* [Required action]
An exact copy of the lines from the one containing "C10: 100nF (GND, U1/RST)" to the end of the records below is required, and nothing else.

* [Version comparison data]
= Beginning of Section =
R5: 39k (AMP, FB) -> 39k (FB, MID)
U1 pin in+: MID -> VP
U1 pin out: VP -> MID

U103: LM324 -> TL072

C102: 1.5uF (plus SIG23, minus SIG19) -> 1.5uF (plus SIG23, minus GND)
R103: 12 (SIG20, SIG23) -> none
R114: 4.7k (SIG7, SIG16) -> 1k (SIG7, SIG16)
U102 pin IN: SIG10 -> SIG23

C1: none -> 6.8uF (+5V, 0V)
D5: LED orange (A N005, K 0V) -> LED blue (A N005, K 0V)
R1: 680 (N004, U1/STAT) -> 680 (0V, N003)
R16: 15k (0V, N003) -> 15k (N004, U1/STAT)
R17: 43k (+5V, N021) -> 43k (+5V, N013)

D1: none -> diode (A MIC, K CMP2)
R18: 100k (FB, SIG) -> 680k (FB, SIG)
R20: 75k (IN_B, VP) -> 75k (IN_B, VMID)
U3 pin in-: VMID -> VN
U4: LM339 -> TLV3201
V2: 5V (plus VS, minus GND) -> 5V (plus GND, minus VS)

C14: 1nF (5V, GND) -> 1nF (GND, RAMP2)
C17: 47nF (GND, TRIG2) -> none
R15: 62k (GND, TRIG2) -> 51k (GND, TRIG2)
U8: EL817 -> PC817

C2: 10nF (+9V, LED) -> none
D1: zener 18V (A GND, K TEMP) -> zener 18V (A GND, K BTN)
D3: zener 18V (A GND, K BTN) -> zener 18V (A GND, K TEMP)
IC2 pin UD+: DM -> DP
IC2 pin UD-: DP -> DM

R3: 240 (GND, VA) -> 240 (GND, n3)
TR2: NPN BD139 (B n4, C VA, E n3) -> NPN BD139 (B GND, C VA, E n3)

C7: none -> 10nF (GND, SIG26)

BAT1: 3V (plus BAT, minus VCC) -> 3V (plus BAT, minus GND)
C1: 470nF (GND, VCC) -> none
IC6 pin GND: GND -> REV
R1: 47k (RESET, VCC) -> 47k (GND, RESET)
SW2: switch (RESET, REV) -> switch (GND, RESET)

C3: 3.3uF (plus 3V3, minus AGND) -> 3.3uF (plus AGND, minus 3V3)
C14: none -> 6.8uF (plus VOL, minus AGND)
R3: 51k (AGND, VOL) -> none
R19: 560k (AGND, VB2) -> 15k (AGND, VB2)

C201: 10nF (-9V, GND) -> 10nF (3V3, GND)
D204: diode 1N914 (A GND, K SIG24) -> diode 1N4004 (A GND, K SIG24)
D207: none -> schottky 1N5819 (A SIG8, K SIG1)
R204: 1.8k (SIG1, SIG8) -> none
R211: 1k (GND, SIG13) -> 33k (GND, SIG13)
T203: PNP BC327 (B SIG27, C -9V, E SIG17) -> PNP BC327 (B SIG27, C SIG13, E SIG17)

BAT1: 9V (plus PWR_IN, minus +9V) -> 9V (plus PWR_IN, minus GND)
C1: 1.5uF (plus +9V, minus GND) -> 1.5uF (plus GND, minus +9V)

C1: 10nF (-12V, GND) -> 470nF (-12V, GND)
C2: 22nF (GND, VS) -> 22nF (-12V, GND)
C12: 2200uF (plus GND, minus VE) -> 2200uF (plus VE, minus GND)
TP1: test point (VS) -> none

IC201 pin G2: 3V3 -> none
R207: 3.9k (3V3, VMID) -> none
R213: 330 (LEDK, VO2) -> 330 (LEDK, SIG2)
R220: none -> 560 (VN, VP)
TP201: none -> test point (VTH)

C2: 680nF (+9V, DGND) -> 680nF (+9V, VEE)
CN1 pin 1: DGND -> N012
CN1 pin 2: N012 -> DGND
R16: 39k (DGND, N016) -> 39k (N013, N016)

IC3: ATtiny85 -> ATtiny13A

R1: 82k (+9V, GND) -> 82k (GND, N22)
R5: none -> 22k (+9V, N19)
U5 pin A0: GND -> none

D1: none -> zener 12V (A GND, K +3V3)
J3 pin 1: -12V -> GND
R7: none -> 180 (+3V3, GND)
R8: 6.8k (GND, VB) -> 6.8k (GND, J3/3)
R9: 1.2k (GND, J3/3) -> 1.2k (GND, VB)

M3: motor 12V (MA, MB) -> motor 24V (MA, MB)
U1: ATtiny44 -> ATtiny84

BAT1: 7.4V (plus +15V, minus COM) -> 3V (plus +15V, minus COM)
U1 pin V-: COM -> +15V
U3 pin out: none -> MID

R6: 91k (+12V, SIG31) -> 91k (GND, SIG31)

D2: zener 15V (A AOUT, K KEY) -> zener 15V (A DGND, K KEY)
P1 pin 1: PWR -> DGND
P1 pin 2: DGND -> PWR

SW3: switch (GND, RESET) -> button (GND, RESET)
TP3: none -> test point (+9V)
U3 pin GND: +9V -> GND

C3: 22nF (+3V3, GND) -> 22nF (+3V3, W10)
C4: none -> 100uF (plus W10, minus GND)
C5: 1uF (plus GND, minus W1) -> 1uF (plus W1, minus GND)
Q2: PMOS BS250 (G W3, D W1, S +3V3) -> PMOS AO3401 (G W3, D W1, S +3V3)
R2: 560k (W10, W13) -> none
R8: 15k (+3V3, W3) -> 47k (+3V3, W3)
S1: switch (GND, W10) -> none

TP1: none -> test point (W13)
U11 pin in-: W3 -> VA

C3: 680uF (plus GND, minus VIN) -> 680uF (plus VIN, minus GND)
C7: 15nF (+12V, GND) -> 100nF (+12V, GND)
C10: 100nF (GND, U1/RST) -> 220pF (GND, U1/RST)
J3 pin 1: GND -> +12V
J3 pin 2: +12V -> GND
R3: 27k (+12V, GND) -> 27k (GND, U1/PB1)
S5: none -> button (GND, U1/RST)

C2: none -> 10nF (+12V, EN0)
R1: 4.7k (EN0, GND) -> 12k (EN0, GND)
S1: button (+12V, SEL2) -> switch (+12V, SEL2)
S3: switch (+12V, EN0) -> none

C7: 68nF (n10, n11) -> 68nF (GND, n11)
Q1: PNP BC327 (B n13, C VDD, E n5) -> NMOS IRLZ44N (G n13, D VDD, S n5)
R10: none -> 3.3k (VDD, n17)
= End of Section =
* [Exercise solution]
C10: 100nF (GND, U1/RST) -> 220pF (GND, U1/RST)
J3 pin 1: GND -> +12V
J3 pin 2: +12V -> GND
R3: 27k (+12V, GND) -> 27k (GND, U1/PB1)
S5: none -> button (GND, U1/RST)

C2: none -> 10nF (+12V, EN0)
R1: 4.7k (EN0, GND) -> 12k (EN0, GND)
S1: button (+12V, SEL2) -> switch (+12V, SEL2)
S3: switch (+12V, EN0) -> none

C7: 68nF (n10, n11) -> 68nF (GND, n11)
Q1: PNP BC327 (B n13, C VDD, E n5) -> NMOS IRLZ44N (G n13, D VDD, S n5)
R10: none -> 3.3k (VDD, n17)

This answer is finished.